Start of Extracted information

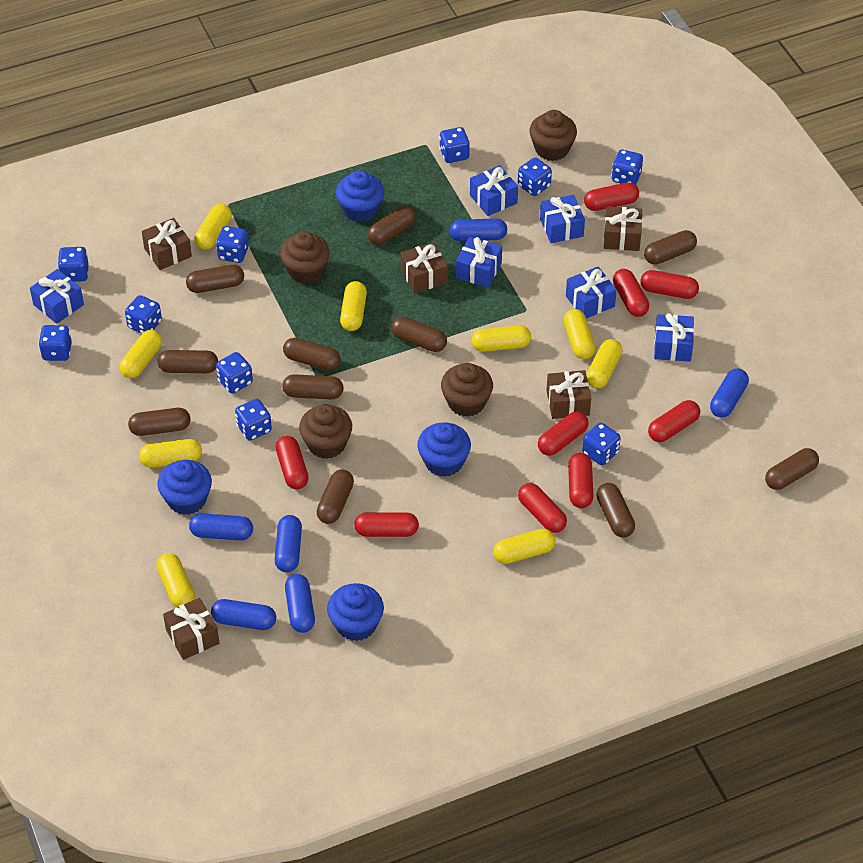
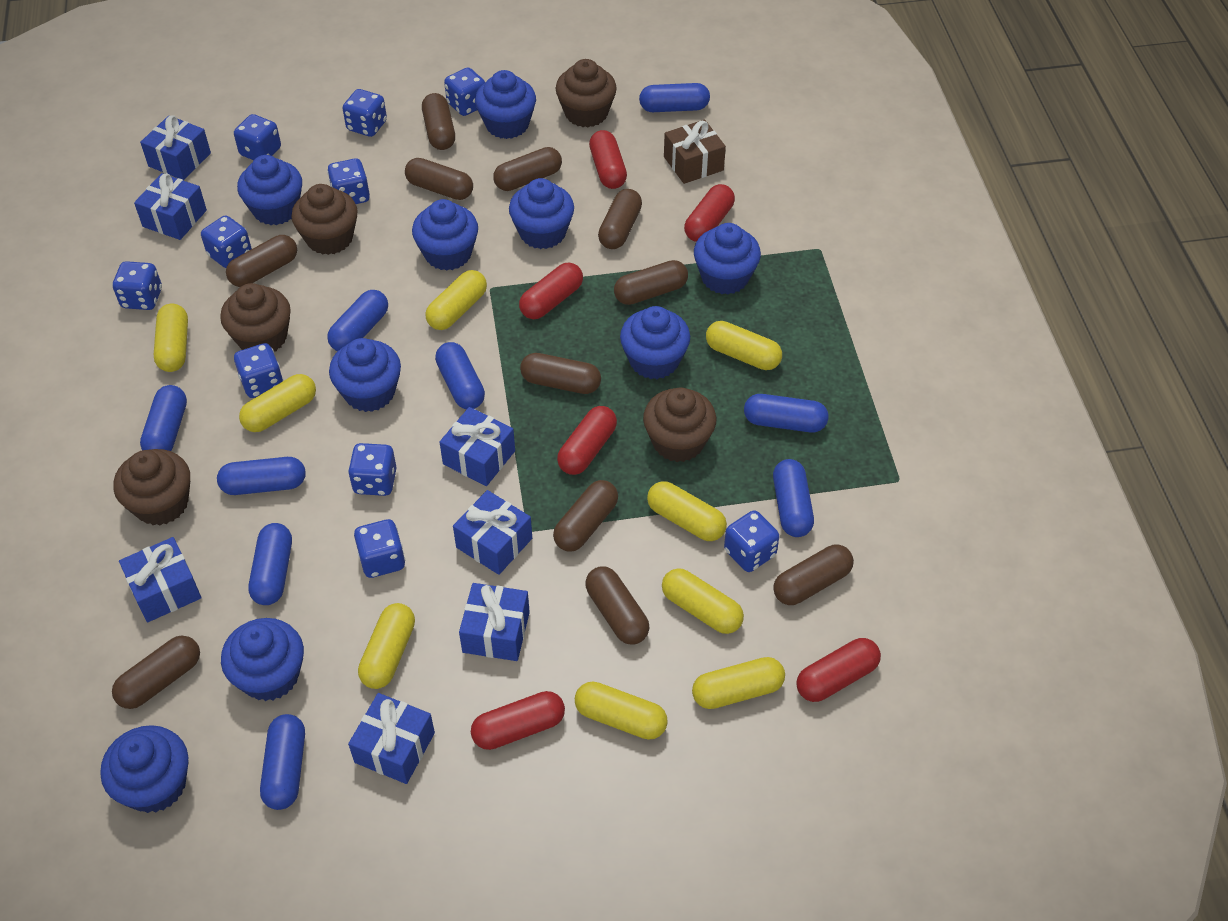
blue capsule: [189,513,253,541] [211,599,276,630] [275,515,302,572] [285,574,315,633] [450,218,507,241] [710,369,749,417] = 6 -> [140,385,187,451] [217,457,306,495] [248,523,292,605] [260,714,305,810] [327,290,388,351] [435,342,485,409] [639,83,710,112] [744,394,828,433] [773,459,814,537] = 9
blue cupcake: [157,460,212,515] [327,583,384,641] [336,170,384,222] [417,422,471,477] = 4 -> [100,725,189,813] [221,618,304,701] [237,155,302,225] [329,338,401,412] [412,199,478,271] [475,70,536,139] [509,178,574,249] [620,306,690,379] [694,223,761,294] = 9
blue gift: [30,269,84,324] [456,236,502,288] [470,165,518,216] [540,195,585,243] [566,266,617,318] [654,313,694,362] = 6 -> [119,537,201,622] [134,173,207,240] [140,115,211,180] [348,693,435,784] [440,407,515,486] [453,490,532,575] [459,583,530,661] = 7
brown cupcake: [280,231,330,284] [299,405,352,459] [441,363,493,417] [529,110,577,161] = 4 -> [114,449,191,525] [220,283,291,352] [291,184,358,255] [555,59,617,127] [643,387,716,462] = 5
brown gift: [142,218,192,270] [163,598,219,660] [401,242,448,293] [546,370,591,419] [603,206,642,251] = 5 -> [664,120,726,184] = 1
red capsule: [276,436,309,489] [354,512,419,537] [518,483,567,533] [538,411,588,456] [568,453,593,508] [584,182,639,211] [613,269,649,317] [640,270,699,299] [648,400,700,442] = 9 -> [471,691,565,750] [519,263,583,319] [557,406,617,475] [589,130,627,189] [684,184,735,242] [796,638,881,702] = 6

End of Extracted information
Start of Extracted information

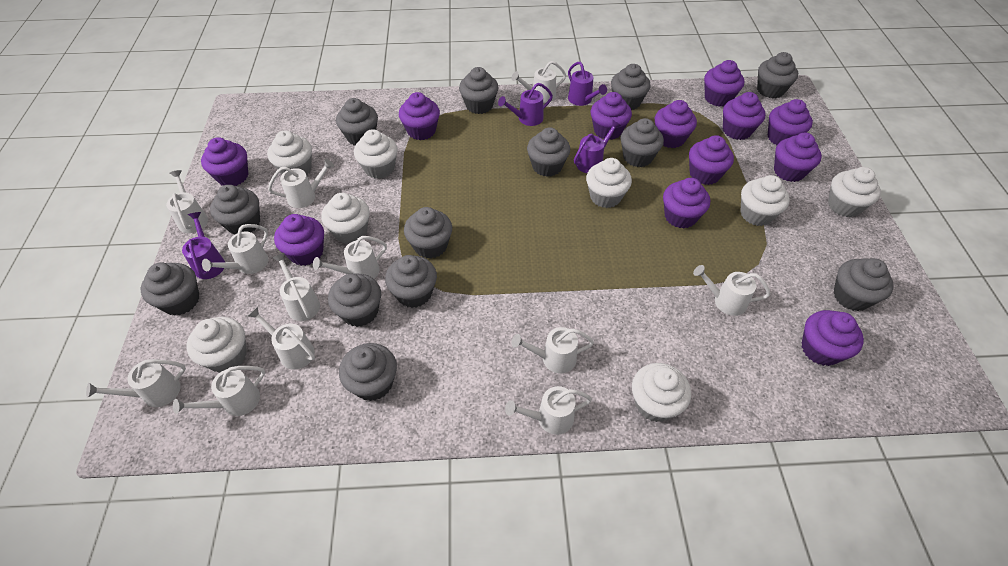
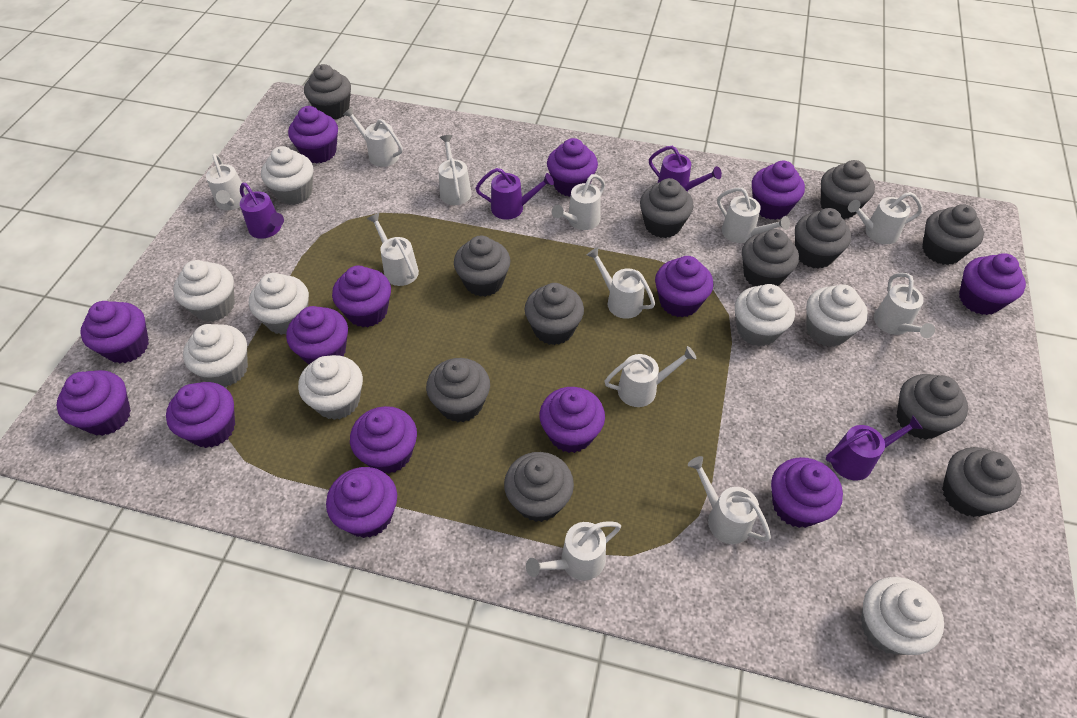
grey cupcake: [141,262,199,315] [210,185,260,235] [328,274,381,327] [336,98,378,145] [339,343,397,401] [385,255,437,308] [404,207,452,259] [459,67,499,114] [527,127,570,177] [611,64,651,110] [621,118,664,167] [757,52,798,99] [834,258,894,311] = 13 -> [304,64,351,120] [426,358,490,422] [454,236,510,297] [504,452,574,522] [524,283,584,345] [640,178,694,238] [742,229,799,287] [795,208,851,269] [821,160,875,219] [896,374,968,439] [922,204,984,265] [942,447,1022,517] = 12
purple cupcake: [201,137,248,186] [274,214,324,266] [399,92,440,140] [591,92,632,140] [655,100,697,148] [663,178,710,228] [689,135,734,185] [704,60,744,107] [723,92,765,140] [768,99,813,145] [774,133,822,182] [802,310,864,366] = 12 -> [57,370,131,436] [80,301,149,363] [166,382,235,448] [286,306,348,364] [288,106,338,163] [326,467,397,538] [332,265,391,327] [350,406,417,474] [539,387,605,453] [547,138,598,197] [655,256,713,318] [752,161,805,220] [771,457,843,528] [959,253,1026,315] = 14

End of Extracted information

How to complete this task —
Only a number is wanted here: how many lines in the entries contain the word "brown"?

Output of the task —
2